● Your instructions: Below are the entries. Set down exactly the line containing "(664, 484) = (62, 466): brown marker -> none" and each line after it.

● Material supplied:
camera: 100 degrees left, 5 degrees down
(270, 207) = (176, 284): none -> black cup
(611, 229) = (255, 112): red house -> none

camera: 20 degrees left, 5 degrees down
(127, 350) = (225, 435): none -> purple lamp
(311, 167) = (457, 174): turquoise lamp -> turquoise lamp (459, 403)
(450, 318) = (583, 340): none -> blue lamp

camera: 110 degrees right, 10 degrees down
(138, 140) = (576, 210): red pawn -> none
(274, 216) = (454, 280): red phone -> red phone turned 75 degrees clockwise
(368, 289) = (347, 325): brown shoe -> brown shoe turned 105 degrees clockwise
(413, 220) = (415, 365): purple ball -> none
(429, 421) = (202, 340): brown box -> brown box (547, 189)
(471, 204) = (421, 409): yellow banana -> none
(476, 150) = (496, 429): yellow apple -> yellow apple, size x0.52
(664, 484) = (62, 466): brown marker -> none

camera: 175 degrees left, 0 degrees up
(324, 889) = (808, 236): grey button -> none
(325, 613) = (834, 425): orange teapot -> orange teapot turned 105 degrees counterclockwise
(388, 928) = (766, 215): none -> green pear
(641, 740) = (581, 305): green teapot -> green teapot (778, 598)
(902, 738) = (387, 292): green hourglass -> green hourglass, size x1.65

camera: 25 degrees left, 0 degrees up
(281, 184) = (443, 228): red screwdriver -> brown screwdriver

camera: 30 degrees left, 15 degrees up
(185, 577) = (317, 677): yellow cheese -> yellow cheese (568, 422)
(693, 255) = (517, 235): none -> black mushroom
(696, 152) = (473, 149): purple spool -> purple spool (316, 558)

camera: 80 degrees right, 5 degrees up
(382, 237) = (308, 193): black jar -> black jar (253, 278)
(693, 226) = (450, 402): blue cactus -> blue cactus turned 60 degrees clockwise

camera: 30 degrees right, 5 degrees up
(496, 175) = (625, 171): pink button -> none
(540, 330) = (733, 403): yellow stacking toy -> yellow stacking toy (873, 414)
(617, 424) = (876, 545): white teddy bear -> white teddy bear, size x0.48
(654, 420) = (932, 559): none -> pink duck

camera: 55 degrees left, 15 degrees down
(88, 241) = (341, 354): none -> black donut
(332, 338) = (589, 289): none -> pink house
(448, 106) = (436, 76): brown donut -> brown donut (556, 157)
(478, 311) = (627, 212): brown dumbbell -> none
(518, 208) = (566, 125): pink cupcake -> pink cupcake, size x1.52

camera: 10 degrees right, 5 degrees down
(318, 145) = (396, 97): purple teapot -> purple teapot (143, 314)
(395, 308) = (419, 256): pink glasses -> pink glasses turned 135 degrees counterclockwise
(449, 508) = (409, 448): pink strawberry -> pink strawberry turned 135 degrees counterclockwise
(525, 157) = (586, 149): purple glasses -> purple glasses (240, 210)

● Task result:
(664, 484) = (62, 466): brown marker -> none

camera: 175 degrees left, 0 degrees up
(324, 889) = (808, 236): grey button -> none
(325, 613) = (834, 425): orange teapot -> orange teapot turned 105 degrees counterclockwise
(388, 928) = (766, 215): none -> green pear
(641, 740) = (581, 305): green teapot -> green teapot (778, 598)
(902, 738) = (387, 292): green hourglass -> green hourglass, size x1.65

camera: 25 degrees left, 0 degrees up
(281, 184) = (443, 228): red screwdriver -> brown screwdriver

camera: 30 degrees left, 15 degrees up
(185, 577) = (317, 677): yellow cheese -> yellow cheese (568, 422)
(693, 255) = (517, 235): none -> black mushroom
(696, 152) = (473, 149): purple spool -> purple spool (316, 558)

camera: 80 degrees right, 5 degrees up
(382, 237) = (308, 193): black jar -> black jar (253, 278)
(693, 226) = (450, 402): blue cactus -> blue cactus turned 60 degrees clockwise

camera: 30 degrees right, 5 degrees up
(496, 175) = (625, 171): pink button -> none
(540, 330) = (733, 403): yellow stacking toy -> yellow stacking toy (873, 414)
(617, 424) = (876, 545): white teddy bear -> white teddy bear, size x0.48
(654, 420) = (932, 559): none -> pink duck

camera: 55 degrees left, 15 degrees down
(88, 241) = (341, 354): none -> black donut
(332, 338) = (589, 289): none -> pink house
(448, 106) = (436, 76): brown donut -> brown donut (556, 157)
(478, 311) = (627, 212): brown dumbbell -> none
(518, 208) = (566, 125): pink cupcake -> pink cupcake, size x1.52

camera: 10 degrees right, 5 degrees down
(318, 145) = (396, 97): purple teapot -> purple teapot (143, 314)
(395, 308) = (419, 256): pink glasses -> pink glasses turned 135 degrees counterclockwise
(449, 508) = (409, 448): pink strawberry -> pink strawberry turned 135 degrees counterclockwise
(525, 157) = (586, 149): purple glasses -> purple glasses (240, 210)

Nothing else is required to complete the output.